▶ Source material
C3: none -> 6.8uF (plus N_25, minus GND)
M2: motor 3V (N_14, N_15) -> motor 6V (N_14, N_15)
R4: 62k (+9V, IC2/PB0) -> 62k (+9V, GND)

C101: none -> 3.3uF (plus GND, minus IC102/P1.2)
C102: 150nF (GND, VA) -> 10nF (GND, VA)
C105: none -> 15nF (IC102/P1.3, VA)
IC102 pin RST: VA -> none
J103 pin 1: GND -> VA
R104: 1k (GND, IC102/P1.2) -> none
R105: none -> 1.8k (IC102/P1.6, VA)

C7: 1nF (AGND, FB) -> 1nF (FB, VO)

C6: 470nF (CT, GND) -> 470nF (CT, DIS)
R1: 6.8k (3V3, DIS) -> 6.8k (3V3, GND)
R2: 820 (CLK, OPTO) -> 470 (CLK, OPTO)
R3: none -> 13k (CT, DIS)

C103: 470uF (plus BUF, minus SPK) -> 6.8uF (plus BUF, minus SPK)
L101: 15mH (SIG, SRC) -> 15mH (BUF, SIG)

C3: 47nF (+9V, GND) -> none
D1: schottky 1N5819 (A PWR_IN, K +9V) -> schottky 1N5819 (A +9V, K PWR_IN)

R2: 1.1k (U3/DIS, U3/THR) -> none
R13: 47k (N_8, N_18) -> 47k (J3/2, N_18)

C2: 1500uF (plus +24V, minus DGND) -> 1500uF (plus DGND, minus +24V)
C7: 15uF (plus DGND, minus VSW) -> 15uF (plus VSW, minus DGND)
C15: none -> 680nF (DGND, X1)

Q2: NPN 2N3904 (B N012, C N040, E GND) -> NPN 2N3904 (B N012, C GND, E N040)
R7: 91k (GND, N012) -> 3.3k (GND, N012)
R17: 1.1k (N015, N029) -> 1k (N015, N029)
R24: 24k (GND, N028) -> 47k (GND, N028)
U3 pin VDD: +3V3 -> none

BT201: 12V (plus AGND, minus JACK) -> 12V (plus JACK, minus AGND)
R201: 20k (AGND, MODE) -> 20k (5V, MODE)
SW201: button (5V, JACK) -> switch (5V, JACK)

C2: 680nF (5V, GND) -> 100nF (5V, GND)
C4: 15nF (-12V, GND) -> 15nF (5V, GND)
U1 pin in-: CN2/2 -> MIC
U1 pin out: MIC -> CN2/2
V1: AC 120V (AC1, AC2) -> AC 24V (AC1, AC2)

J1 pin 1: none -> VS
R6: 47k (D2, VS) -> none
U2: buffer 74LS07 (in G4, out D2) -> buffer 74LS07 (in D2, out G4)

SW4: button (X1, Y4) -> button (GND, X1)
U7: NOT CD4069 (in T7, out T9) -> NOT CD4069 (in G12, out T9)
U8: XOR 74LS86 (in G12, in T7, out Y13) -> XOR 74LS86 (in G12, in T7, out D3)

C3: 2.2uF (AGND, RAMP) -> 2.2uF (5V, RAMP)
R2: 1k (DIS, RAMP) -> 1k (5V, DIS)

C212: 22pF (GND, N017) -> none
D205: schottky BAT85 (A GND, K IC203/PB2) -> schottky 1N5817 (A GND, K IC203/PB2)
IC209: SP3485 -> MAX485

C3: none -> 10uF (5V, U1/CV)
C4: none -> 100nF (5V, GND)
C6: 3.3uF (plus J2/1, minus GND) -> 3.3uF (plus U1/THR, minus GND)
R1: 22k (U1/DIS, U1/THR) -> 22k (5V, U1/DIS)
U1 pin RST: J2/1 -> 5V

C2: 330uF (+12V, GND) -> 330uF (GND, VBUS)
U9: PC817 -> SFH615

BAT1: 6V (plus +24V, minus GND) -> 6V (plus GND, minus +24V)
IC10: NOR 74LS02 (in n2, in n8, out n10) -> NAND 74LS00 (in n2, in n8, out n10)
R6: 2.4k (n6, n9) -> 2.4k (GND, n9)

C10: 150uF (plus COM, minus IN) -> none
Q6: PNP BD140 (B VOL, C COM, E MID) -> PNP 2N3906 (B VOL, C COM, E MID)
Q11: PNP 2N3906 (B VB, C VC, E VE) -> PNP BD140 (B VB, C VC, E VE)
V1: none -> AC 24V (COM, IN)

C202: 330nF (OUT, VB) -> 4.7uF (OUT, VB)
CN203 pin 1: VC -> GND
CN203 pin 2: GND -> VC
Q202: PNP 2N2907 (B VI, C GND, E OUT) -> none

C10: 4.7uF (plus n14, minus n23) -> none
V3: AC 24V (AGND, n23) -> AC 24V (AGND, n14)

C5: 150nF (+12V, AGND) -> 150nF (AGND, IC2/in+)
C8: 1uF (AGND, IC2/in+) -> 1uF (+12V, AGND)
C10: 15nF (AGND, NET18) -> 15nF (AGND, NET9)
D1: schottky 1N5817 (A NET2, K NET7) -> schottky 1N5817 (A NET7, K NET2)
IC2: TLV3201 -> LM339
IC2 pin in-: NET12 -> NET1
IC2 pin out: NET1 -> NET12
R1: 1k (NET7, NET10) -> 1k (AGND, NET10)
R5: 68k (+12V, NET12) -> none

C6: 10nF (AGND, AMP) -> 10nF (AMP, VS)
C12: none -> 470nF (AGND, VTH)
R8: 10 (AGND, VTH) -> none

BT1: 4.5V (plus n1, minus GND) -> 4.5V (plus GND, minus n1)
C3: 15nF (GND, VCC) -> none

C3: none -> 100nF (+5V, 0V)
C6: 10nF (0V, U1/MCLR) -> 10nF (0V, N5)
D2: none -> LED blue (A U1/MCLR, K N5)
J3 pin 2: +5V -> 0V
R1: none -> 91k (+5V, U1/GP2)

▶ Exercise prompt
Set down all of the entries exactly, please.

▶ Your response
C3: none -> 6.8uF (plus N_25, minus GND)
M2: motor 3V (N_14, N_15) -> motor 6V (N_14, N_15)
R4: 62k (+9V, IC2/PB0) -> 62k (+9V, GND)

C101: none -> 3.3uF (plus GND, minus IC102/P1.2)
C102: 150nF (GND, VA) -> 10nF (GND, VA)
C105: none -> 15nF (IC102/P1.3, VA)
IC102 pin RST: VA -> none
J103 pin 1: GND -> VA
R104: 1k (GND, IC102/P1.2) -> none
R105: none -> 1.8k (IC102/P1.6, VA)

C7: 1nF (AGND, FB) -> 1nF (FB, VO)

C6: 470nF (CT, GND) -> 470nF (CT, DIS)
R1: 6.8k (3V3, DIS) -> 6.8k (3V3, GND)
R2: 820 (CLK, OPTO) -> 470 (CLK, OPTO)
R3: none -> 13k (CT, DIS)

C103: 470uF (plus BUF, minus SPK) -> 6.8uF (plus BUF, minus SPK)
L101: 15mH (SIG, SRC) -> 15mH (BUF, SIG)

C3: 47nF (+9V, GND) -> none
D1: schottky 1N5819 (A PWR_IN, K +9V) -> schottky 1N5819 (A +9V, K PWR_IN)

R2: 1.1k (U3/DIS, U3/THR) -> none
R13: 47k (N_8, N_18) -> 47k (J3/2, N_18)

C2: 1500uF (plus +24V, minus DGND) -> 1500uF (plus DGND, minus +24V)
C7: 15uF (plus DGND, minus VSW) -> 15uF (plus VSW, minus DGND)
C15: none -> 680nF (DGND, X1)

Q2: NPN 2N3904 (B N012, C N040, E GND) -> NPN 2N3904 (B N012, C GND, E N040)
R7: 91k (GND, N012) -> 3.3k (GND, N012)
R17: 1.1k (N015, N029) -> 1k (N015, N029)
R24: 24k (GND, N028) -> 47k (GND, N028)
U3 pin VDD: +3V3 -> none

BT201: 12V (plus AGND, minus JACK) -> 12V (plus JACK, minus AGND)
R201: 20k (AGND, MODE) -> 20k (5V, MODE)
SW201: button (5V, JACK) -> switch (5V, JACK)

C2: 680nF (5V, GND) -> 100nF (5V, GND)
C4: 15nF (-12V, GND) -> 15nF (5V, GND)
U1 pin in-: CN2/2 -> MIC
U1 pin out: MIC -> CN2/2
V1: AC 120V (AC1, AC2) -> AC 24V (AC1, AC2)

J1 pin 1: none -> VS
R6: 47k (D2, VS) -> none
U2: buffer 74LS07 (in G4, out D2) -> buffer 74LS07 (in D2, out G4)

SW4: button (X1, Y4) -> button (GND, X1)
U7: NOT CD4069 (in T7, out T9) -> NOT CD4069 (in G12, out T9)
U8: XOR 74LS86 (in G12, in T7, out Y13) -> XOR 74LS86 (in G12, in T7, out D3)

C3: 2.2uF (AGND, RAMP) -> 2.2uF (5V, RAMP)
R2: 1k (DIS, RAMP) -> 1k (5V, DIS)

C212: 22pF (GND, N017) -> none
D205: schottky BAT85 (A GND, K IC203/PB2) -> schottky 1N5817 (A GND, K IC203/PB2)
IC209: SP3485 -> MAX485

C3: none -> 10uF (5V, U1/CV)
C4: none -> 100nF (5V, GND)
C6: 3.3uF (plus J2/1, minus GND) -> 3.3uF (plus U1/THR, minus GND)
R1: 22k (U1/DIS, U1/THR) -> 22k (5V, U1/DIS)
U1 pin RST: J2/1 -> 5V

C2: 330uF (+12V, GND) -> 330uF (GND, VBUS)
U9: PC817 -> SFH615

BAT1: 6V (plus +24V, minus GND) -> 6V (plus GND, minus +24V)
IC10: NOR 74LS02 (in n2, in n8, out n10) -> NAND 74LS00 (in n2, in n8, out n10)
R6: 2.4k (n6, n9) -> 2.4k (GND, n9)

C10: 150uF (plus COM, minus IN) -> none
Q6: PNP BD140 (B VOL, C COM, E MID) -> PNP 2N3906 (B VOL, C COM, E MID)
Q11: PNP 2N3906 (B VB, C VC, E VE) -> PNP BD140 (B VB, C VC, E VE)
V1: none -> AC 24V (COM, IN)

C202: 330nF (OUT, VB) -> 4.7uF (OUT, VB)
CN203 pin 1: VC -> GND
CN203 pin 2: GND -> VC
Q202: PNP 2N2907 (B VI, C GND, E OUT) -> none

C10: 4.7uF (plus n14, minus n23) -> none
V3: AC 24V (AGND, n23) -> AC 24V (AGND, n14)

C5: 150nF (+12V, AGND) -> 150nF (AGND, IC2/in+)
C8: 1uF (AGND, IC2/in+) -> 1uF (+12V, AGND)
C10: 15nF (AGND, NET18) -> 15nF (AGND, NET9)
D1: schottky 1N5817 (A NET2, K NET7) -> schottky 1N5817 (A NET7, K NET2)
IC2: TLV3201 -> LM339
IC2 pin in-: NET12 -> NET1
IC2 pin out: NET1 -> NET12
R1: 1k (NET7, NET10) -> 1k (AGND, NET10)
R5: 68k (+12V, NET12) -> none

C6: 10nF (AGND, AMP) -> 10nF (AMP, VS)
C12: none -> 470nF (AGND, VTH)
R8: 10 (AGND, VTH) -> none

BT1: 4.5V (plus n1, minus GND) -> 4.5V (plus GND, minus n1)
C3: 15nF (GND, VCC) -> none

C3: none -> 100nF (+5V, 0V)
C6: 10nF (0V, U1/MCLR) -> 10nF (0V, N5)
D2: none -> LED blue (A U1/MCLR, K N5)
J3 pin 2: +5V -> 0V
R1: none -> 91k (+5V, U1/GP2)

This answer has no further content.